[[ Supplied material, beginning ]]

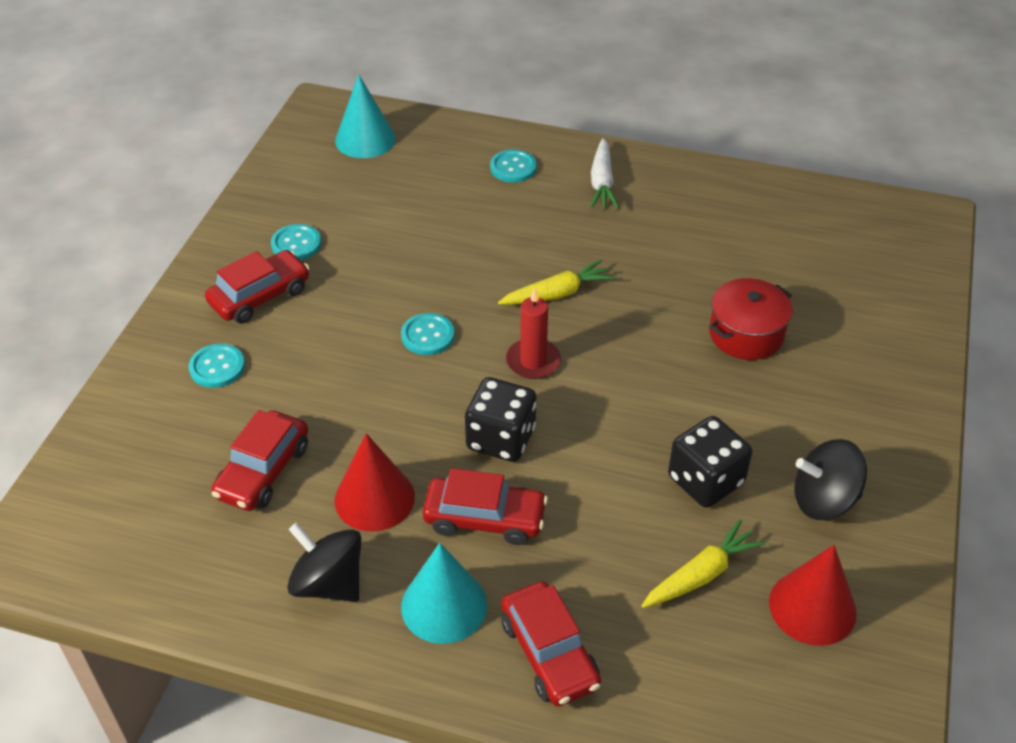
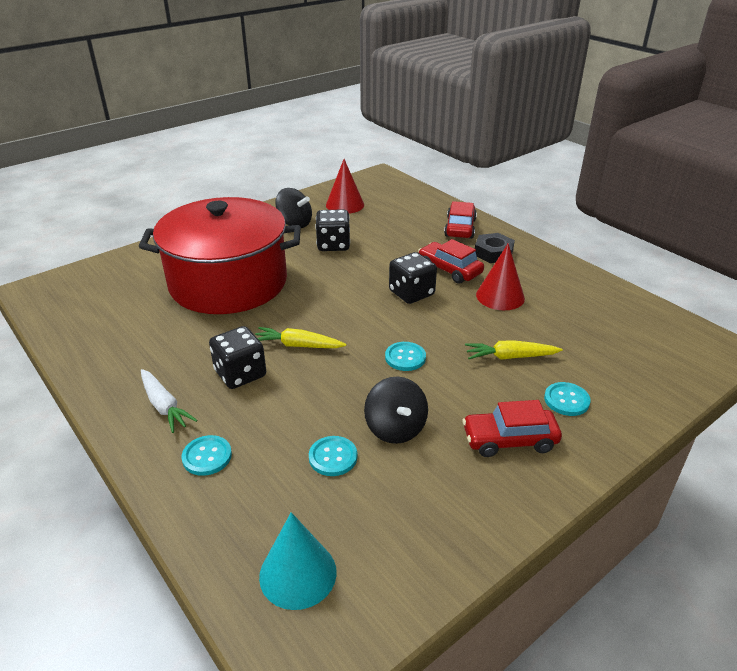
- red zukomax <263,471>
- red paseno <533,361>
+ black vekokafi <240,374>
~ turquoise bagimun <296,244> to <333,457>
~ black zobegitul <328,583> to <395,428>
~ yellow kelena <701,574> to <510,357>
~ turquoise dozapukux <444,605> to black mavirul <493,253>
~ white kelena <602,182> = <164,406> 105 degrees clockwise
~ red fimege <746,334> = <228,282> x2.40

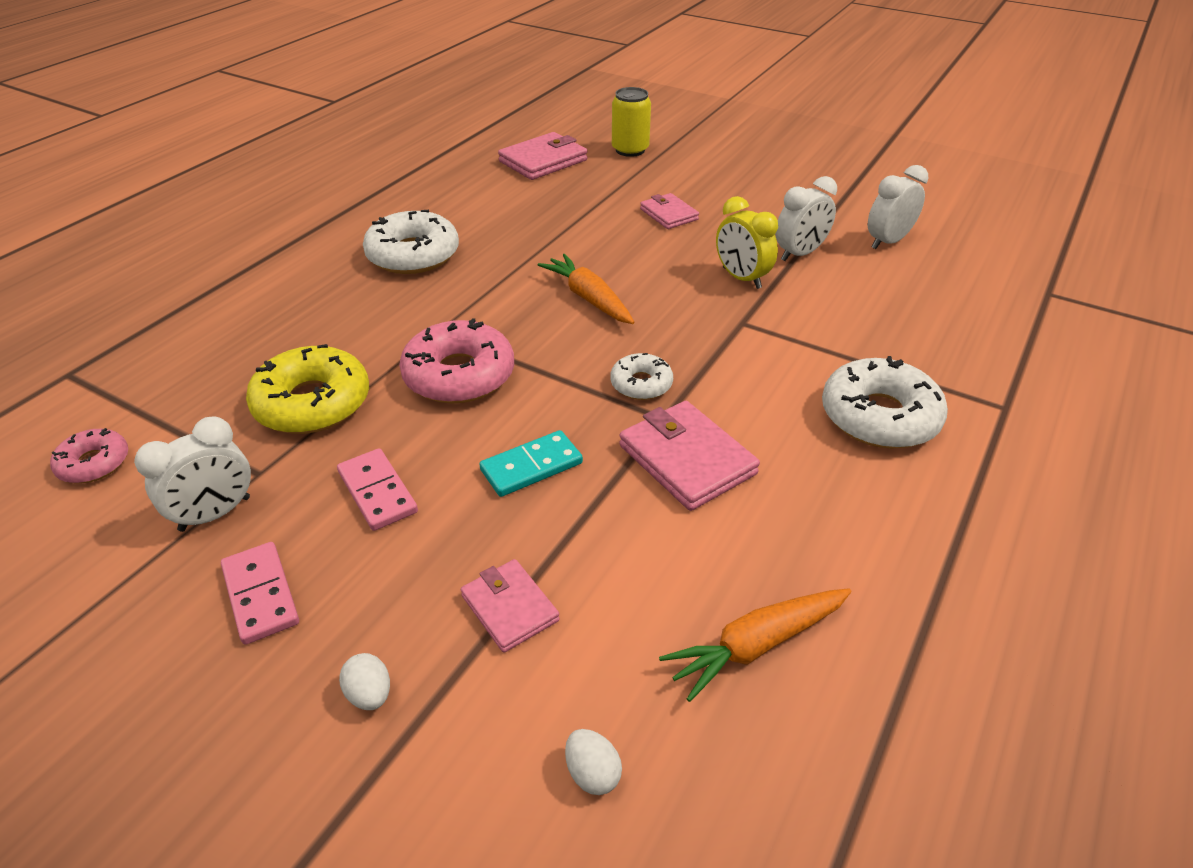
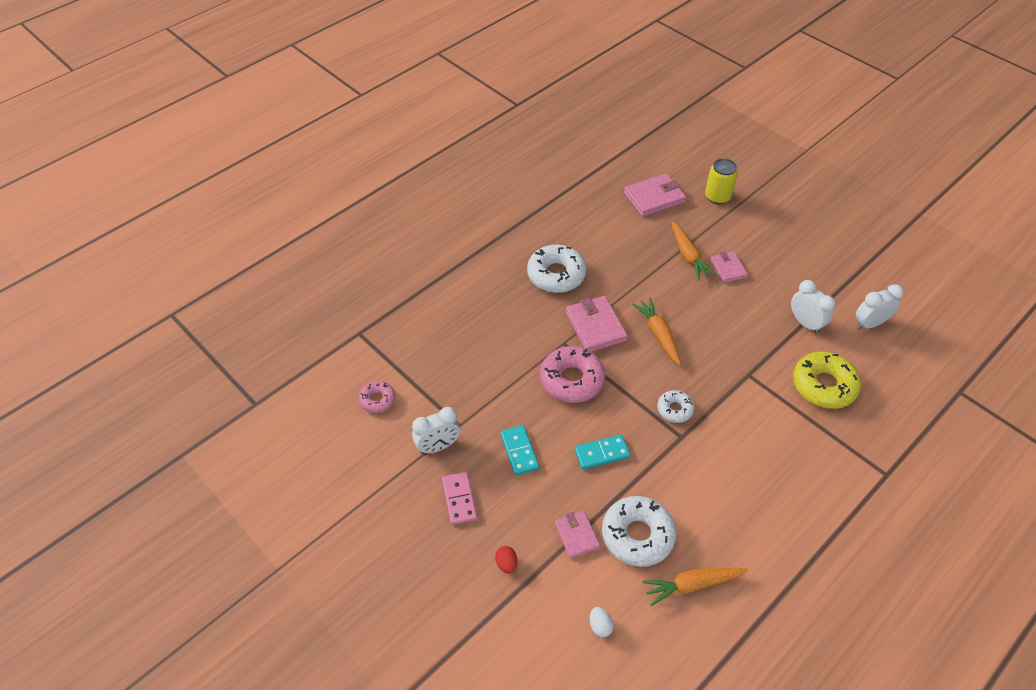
- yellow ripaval <741,278>
+ orange kelena <688,256>
~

[[ Supplied material, end ]]

**Problem statement**
Your answer should be each line of the data that contains the word "turquoise", copied as it stands.

**Solution below**
~ turquoise bagimun <296,244> to <333,457>
~ turquoise dozapukux <444,605> to black mavirul <493,253>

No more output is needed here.